TASK BRIEF:
All lines in the entries below that hold "pink" make up the answer.

PROVIDED INFORMATION:
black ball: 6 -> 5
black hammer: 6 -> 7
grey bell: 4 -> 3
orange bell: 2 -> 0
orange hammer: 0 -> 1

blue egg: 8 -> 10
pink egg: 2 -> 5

==

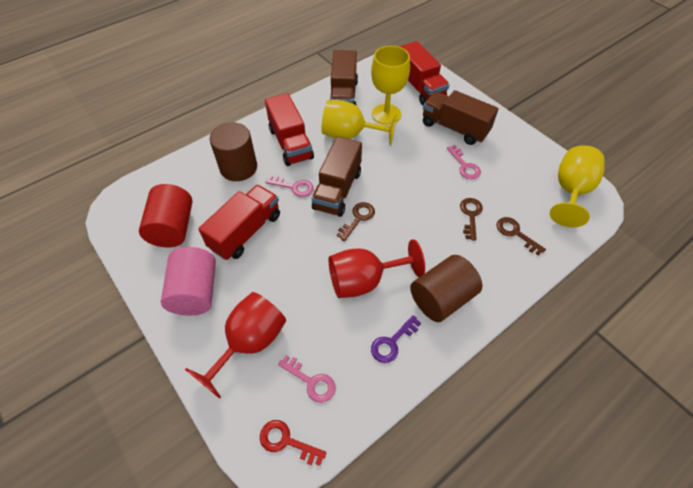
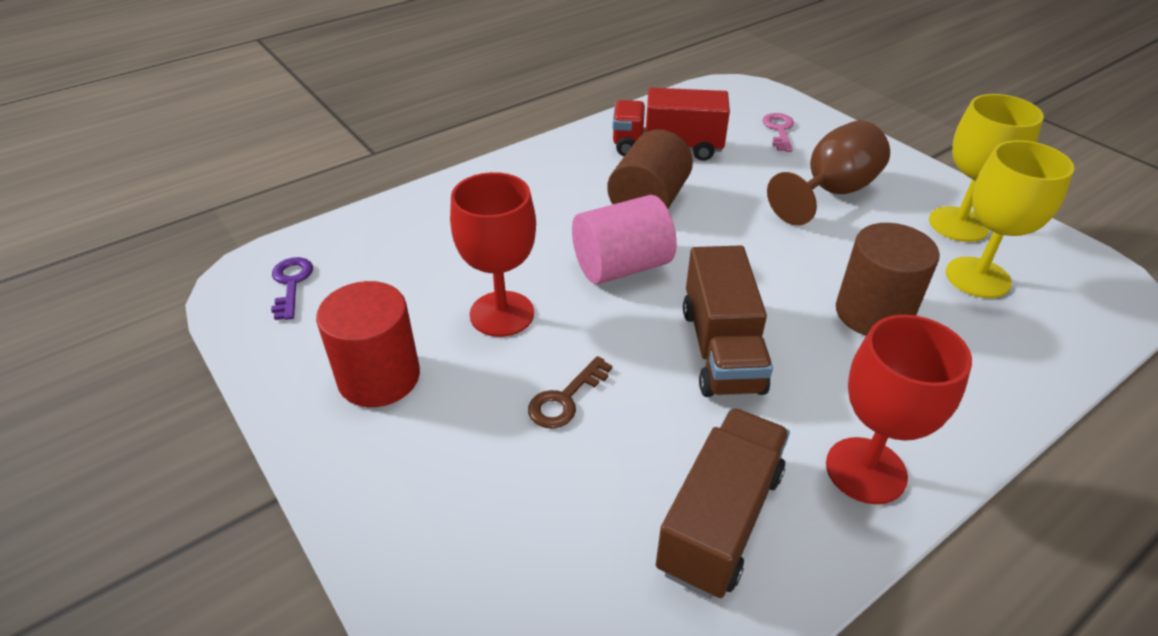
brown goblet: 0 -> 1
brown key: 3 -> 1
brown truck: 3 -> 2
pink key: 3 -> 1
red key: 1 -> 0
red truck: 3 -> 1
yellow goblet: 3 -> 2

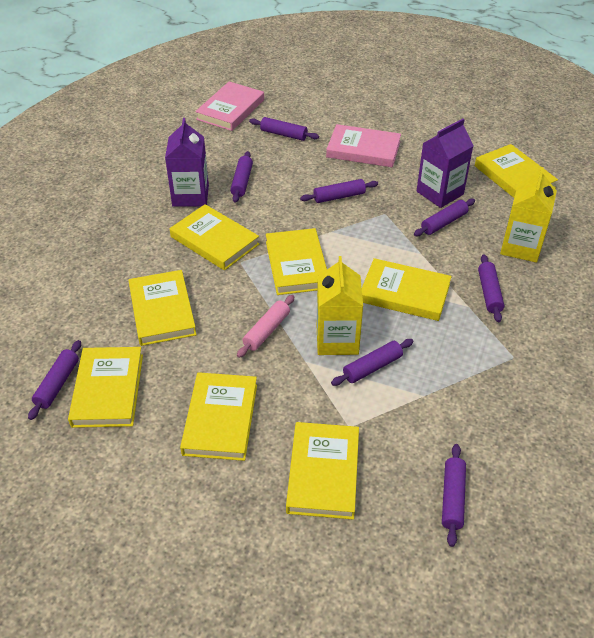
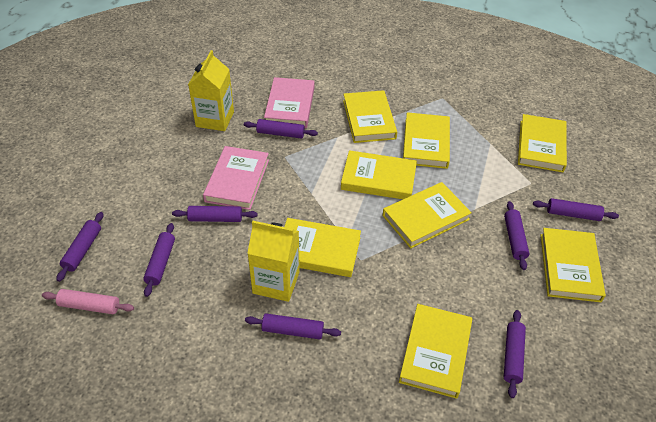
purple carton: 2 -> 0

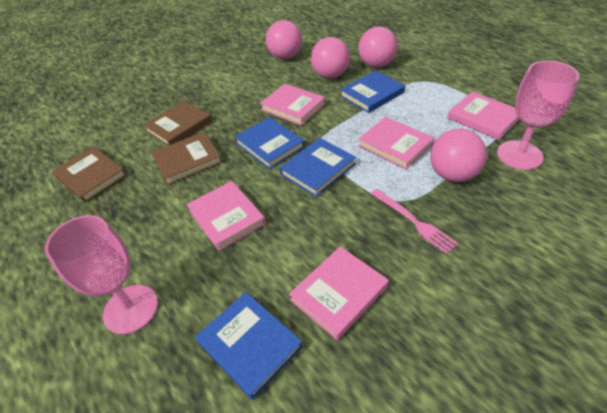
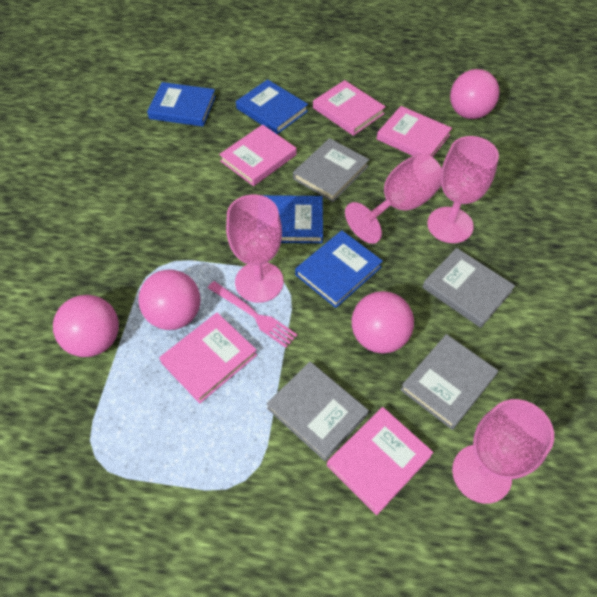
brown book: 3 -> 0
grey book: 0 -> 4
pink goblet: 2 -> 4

FINISHED TASK:
pink egg: 2 -> 5
pink key: 3 -> 1
pink goblet: 2 -> 4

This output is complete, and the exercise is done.